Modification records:
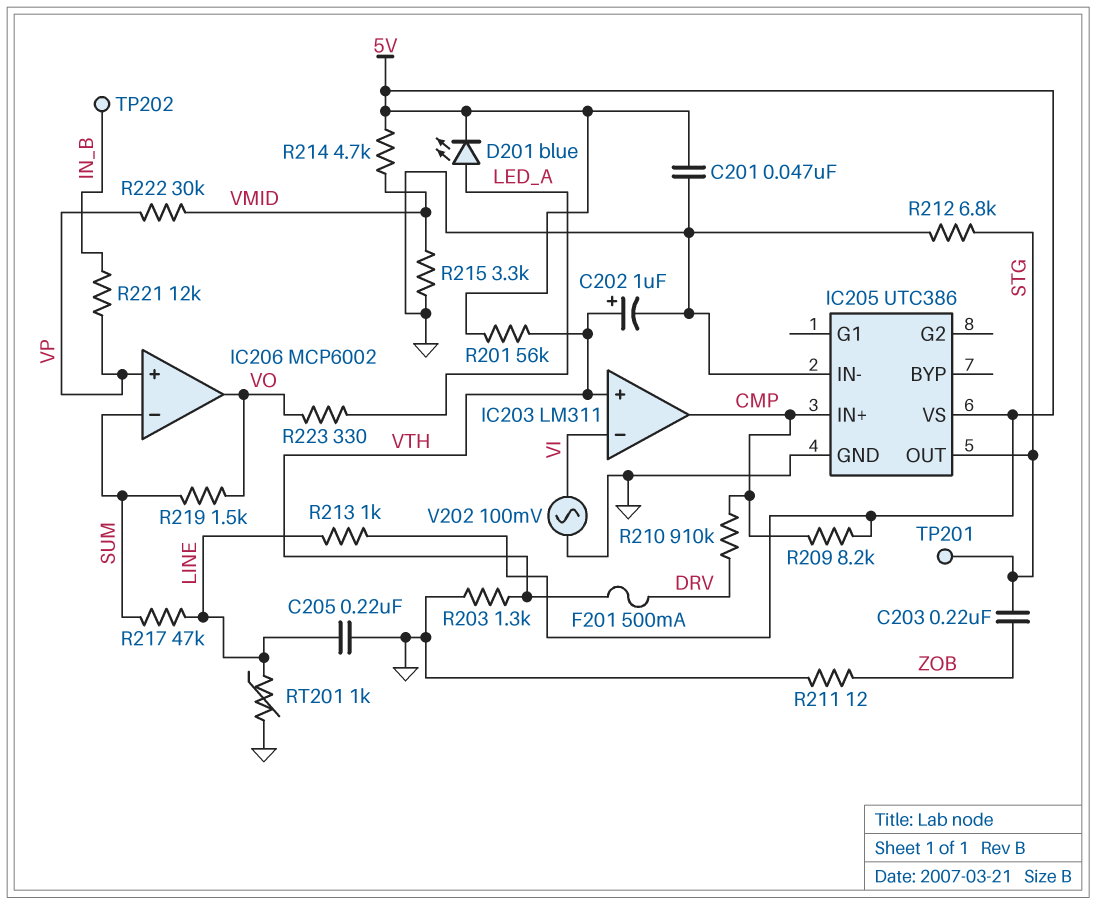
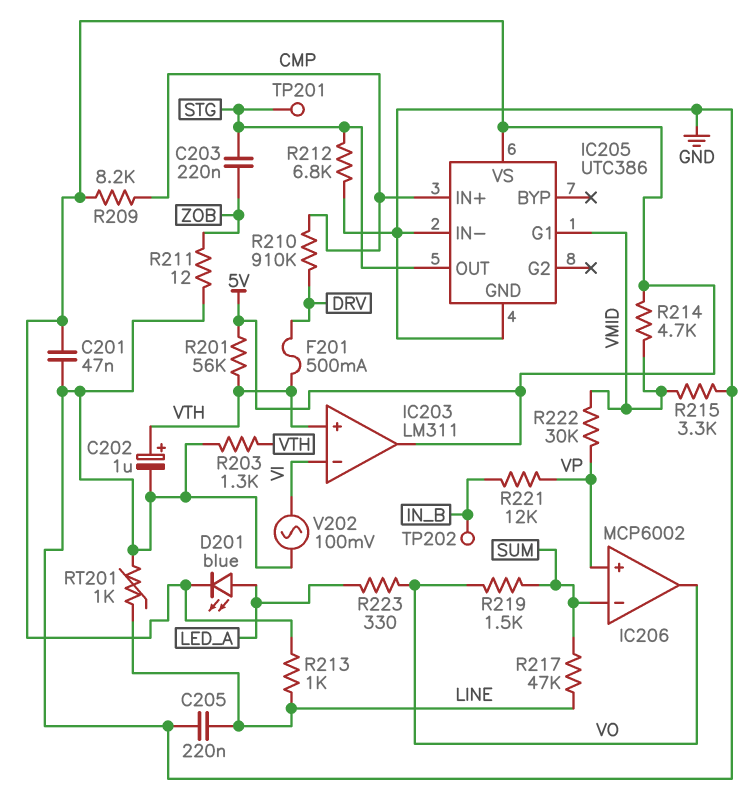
IC203 pin out: CMP -> 5V
IC205 pin G1: none -> VMID

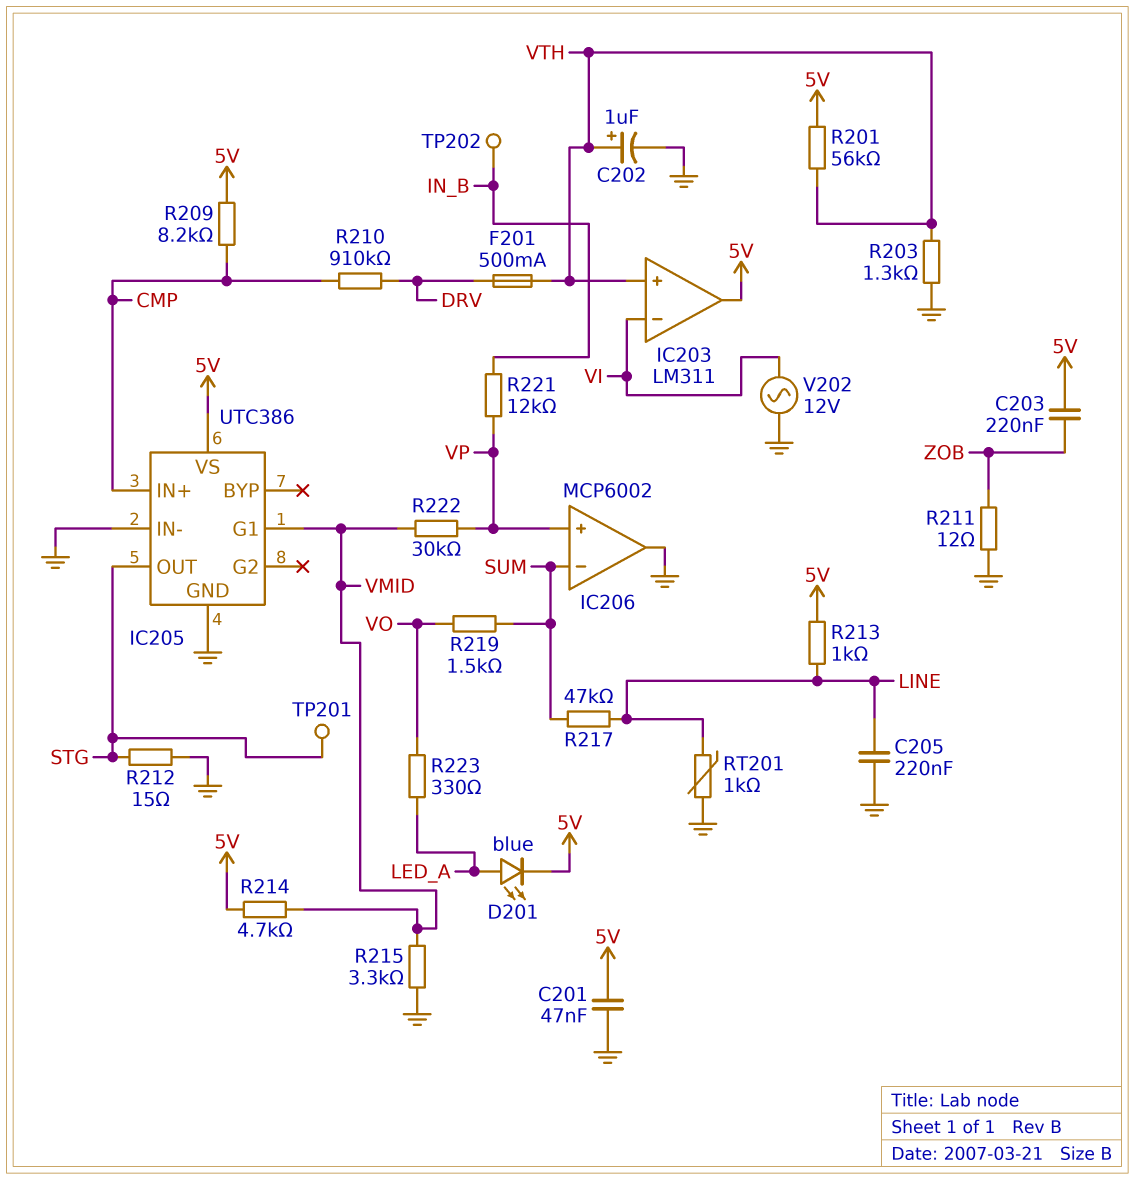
C203: 220nF (STG, ZOB) -> 220nF (5V, ZOB)
IC206 pin out: VO -> GND
R212: 6.8k (GND, STG) -> 15 (GND, STG)
V202: AC 100mV (GND, VI) -> AC 12V (GND, VI)

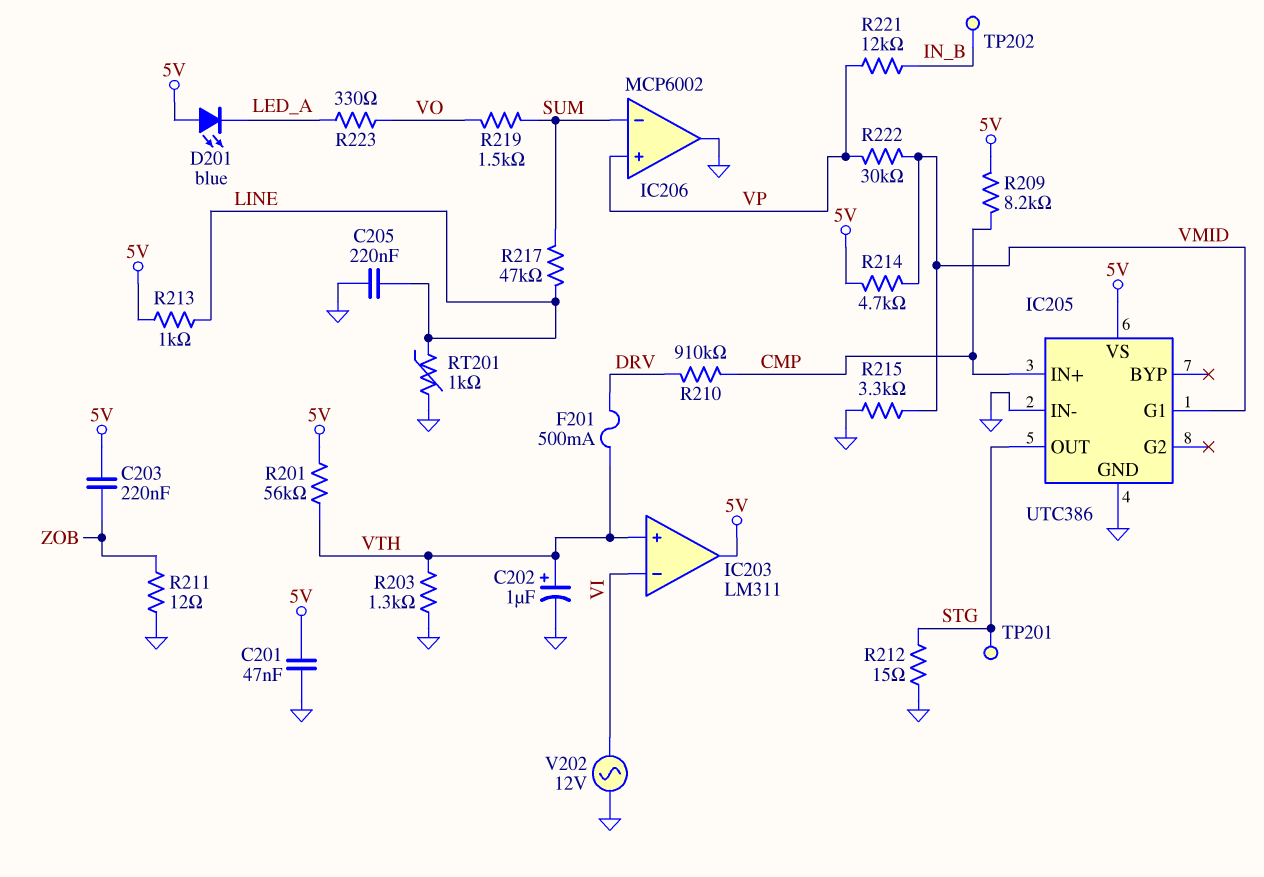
D201: LED blue (A LED_A, K 5V) -> LED blue (A 5V, K LED_A)

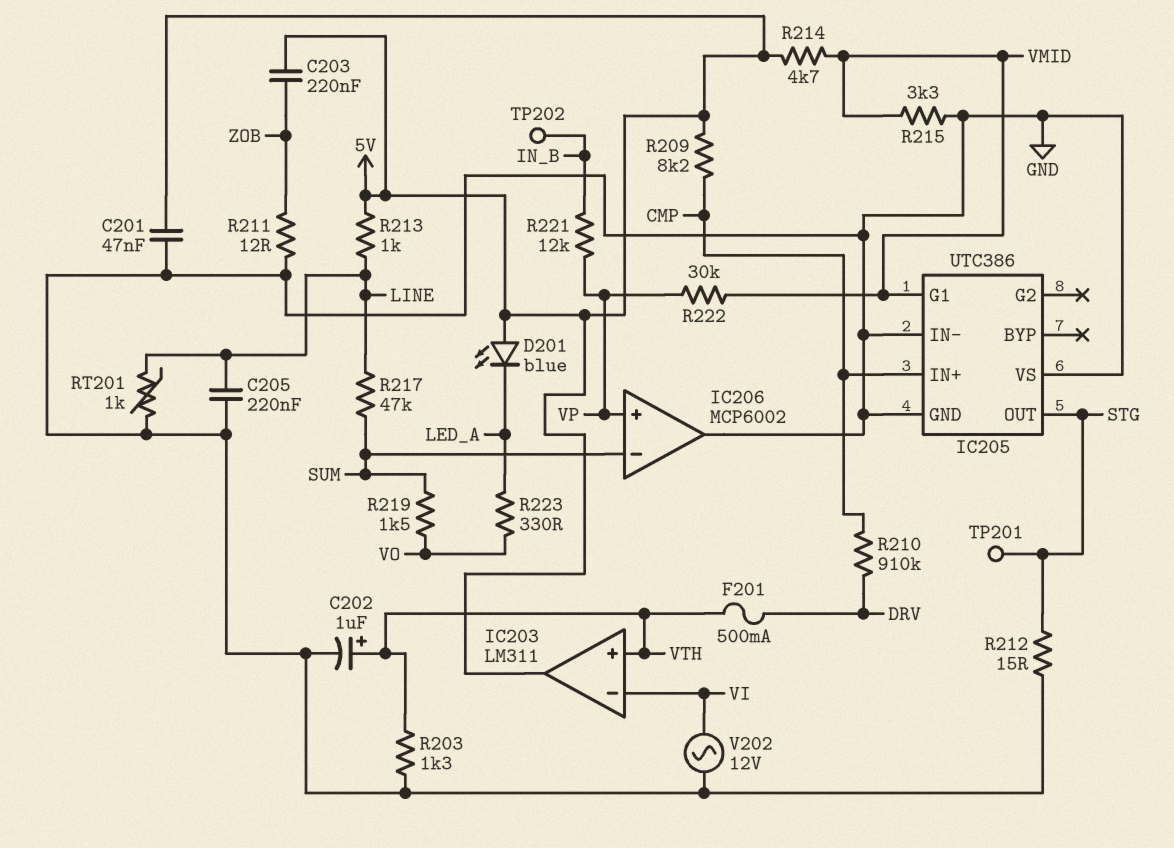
IC205 pin VS: 5V -> GND
R201: 56k (5V, VTH) -> none

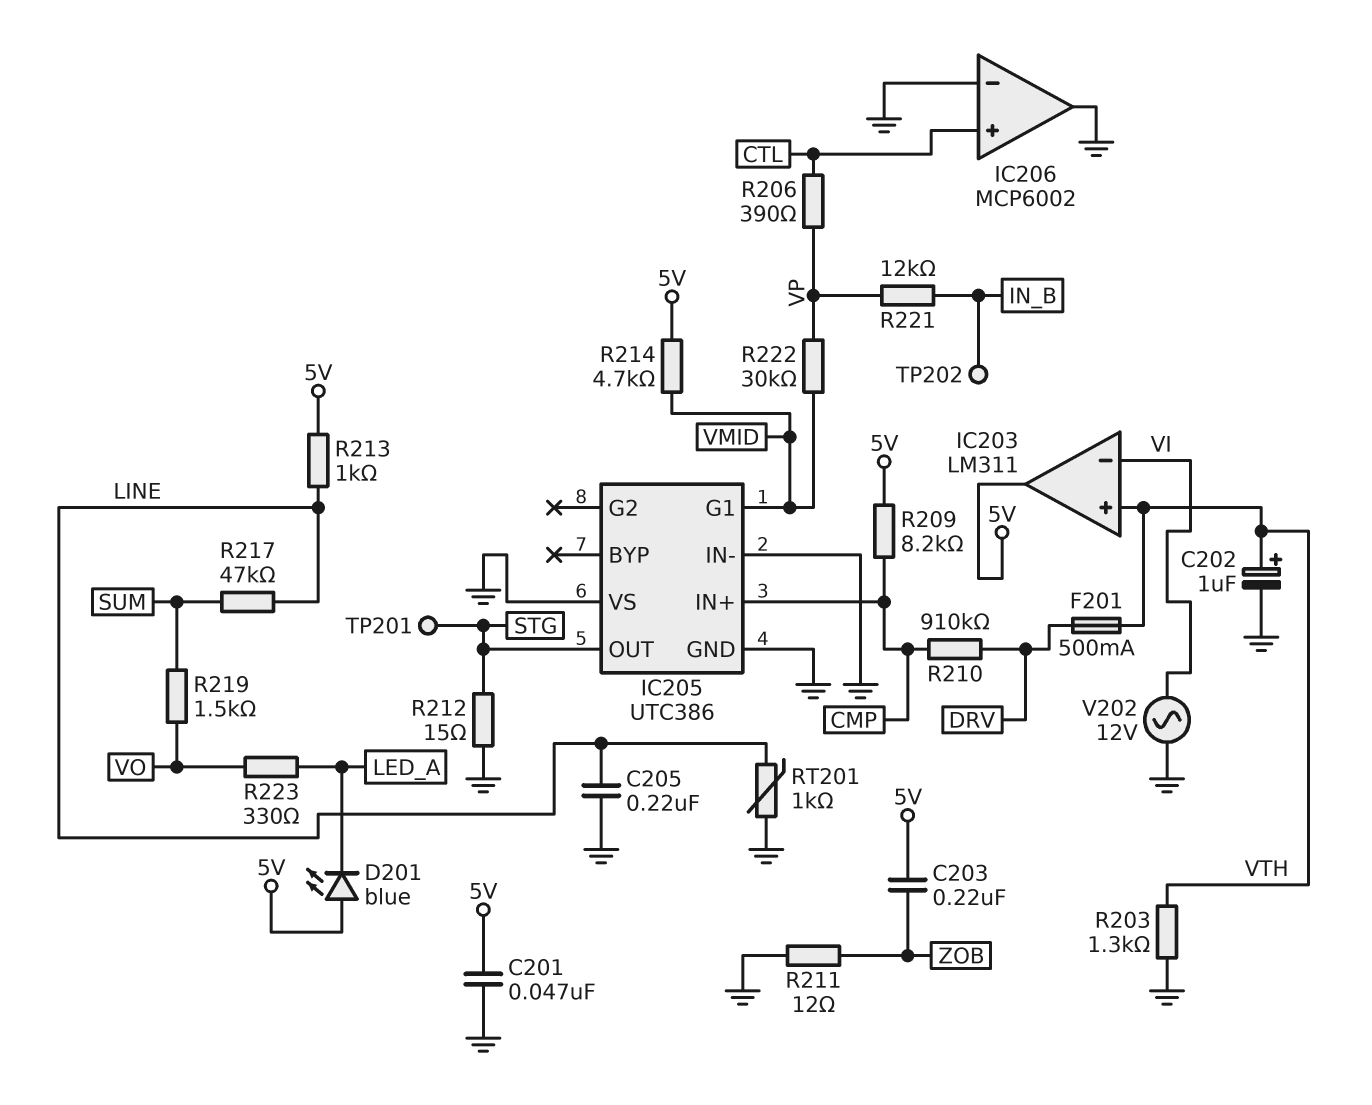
IC206 pin in+: VP -> CTL
IC206 pin in-: SUM -> GND
R206: none -> 390 (CTL, VP)
R215: 3.3k (GND, VMID) -> none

**Assignment**
Some lines of the records above may hold the word "VMID". Report how many, and nothing else.

**Solution**
2